Segment Start: DATA

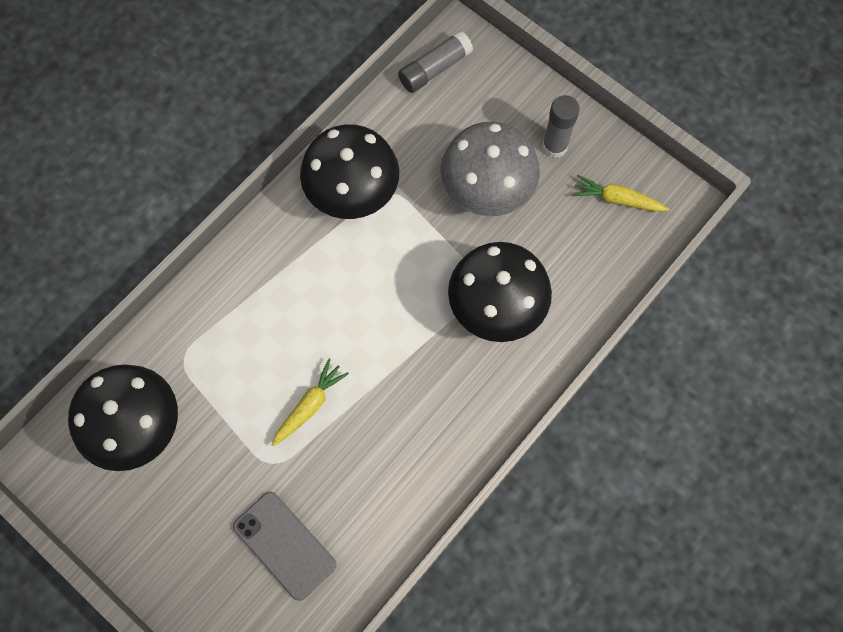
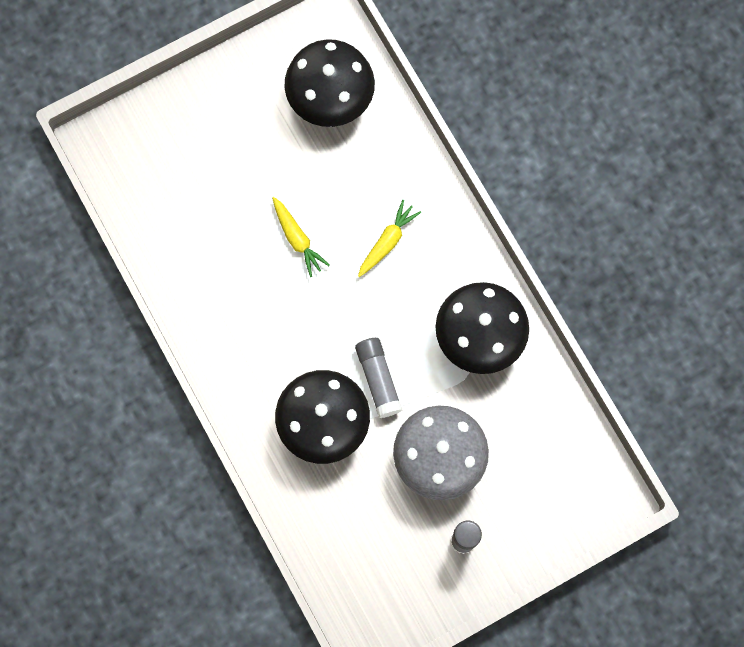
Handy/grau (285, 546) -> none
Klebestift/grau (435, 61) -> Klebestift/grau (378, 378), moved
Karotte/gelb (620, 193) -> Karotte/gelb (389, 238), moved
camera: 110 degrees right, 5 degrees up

Segment End: DATA
Segment Start: DATA

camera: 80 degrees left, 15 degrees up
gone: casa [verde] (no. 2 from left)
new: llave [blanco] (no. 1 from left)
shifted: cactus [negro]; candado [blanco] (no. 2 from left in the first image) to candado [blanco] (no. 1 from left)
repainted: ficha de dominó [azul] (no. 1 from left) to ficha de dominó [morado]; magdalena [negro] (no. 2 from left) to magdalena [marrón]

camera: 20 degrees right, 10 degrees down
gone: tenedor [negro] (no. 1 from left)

Segment End: DATA

● **WORK REQUIRED**: Filter the data above down to lines with the word "blanco", and copy them.

● **ANSWER FOR THIS EXERCISE**:
new: llave [blanco] (no. 1 from left)
shifted: cactus [negro]; candado [blanco] (no. 2 from left in the first image) to candado [blanco] (no. 1 from left)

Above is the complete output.